(Coordinate change listings)
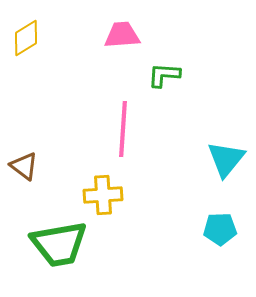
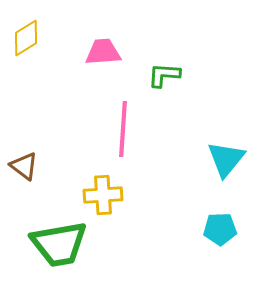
pink trapezoid: moved 19 px left, 17 px down
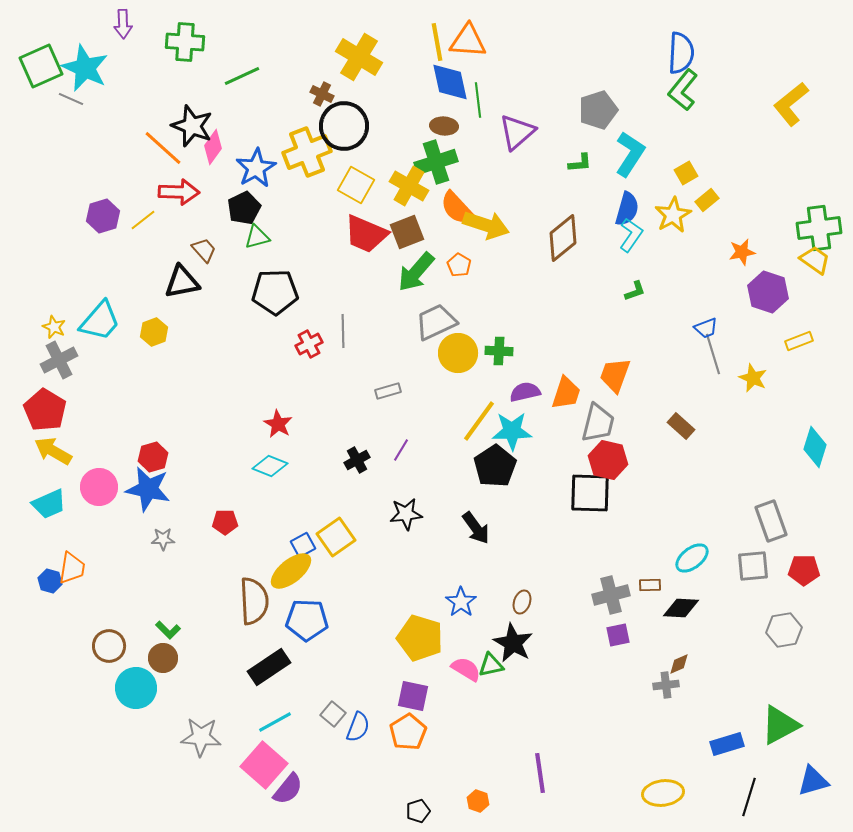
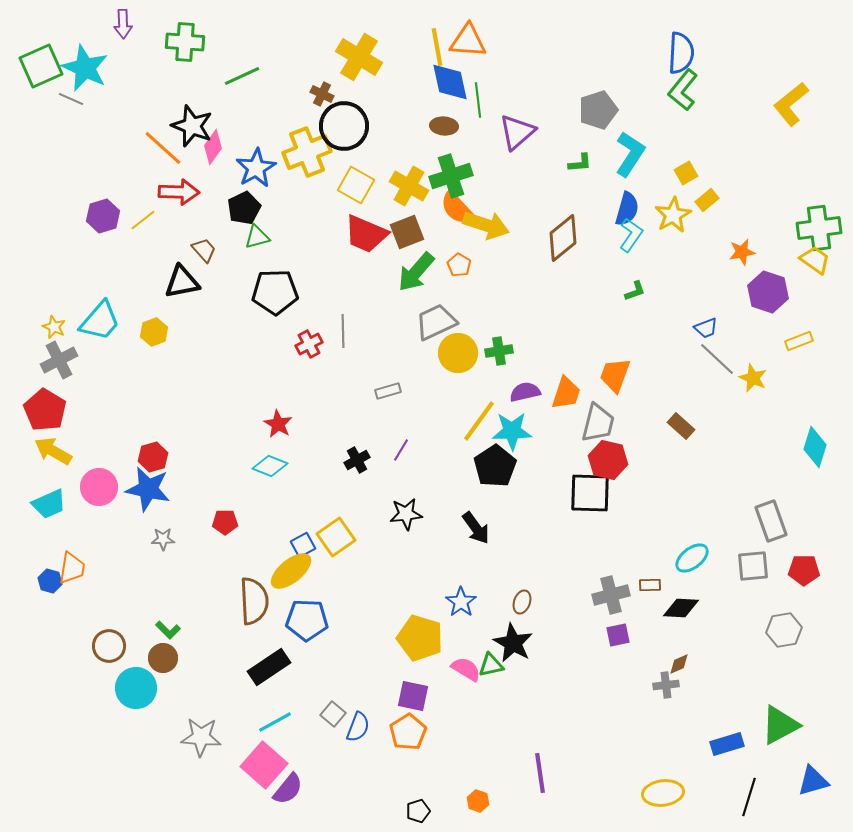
yellow line at (437, 42): moved 5 px down
green cross at (436, 162): moved 15 px right, 14 px down
green cross at (499, 351): rotated 12 degrees counterclockwise
gray line at (713, 354): moved 4 px right, 5 px down; rotated 30 degrees counterclockwise
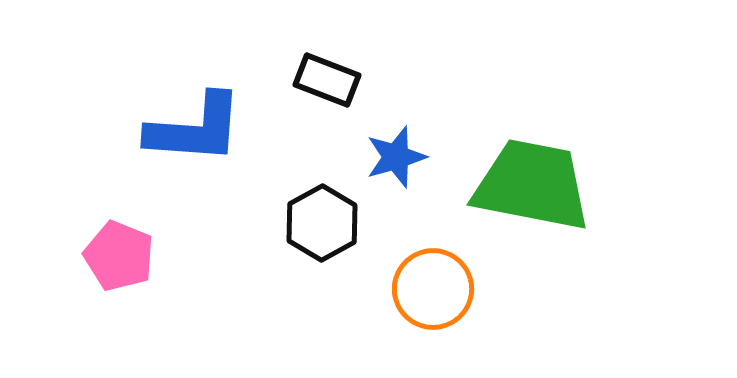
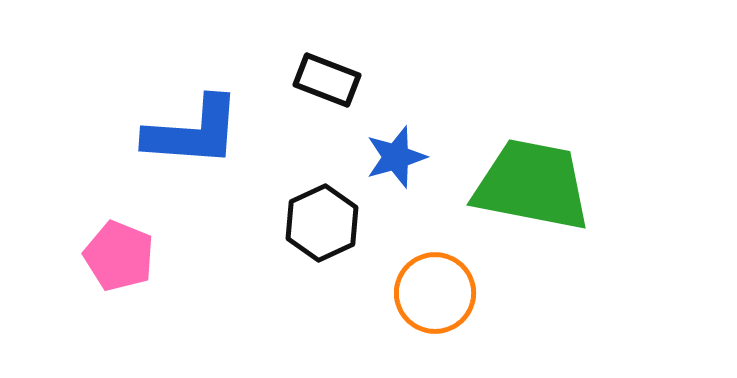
blue L-shape: moved 2 px left, 3 px down
black hexagon: rotated 4 degrees clockwise
orange circle: moved 2 px right, 4 px down
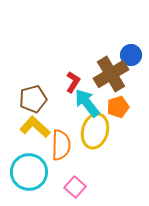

Problem statement » Looking at the records above, extract only the lines from the one with "green cross at (436, 162): moved" through the last line, exactly, with the pictures left out.

Your solution »
green cross at (436, 162): moved 15 px right, 14 px down
green cross at (499, 351): rotated 12 degrees counterclockwise
gray line at (713, 354): moved 4 px right, 5 px down; rotated 30 degrees counterclockwise
blue L-shape: moved 2 px left, 3 px down
black hexagon: rotated 4 degrees clockwise
orange circle: moved 2 px right, 4 px down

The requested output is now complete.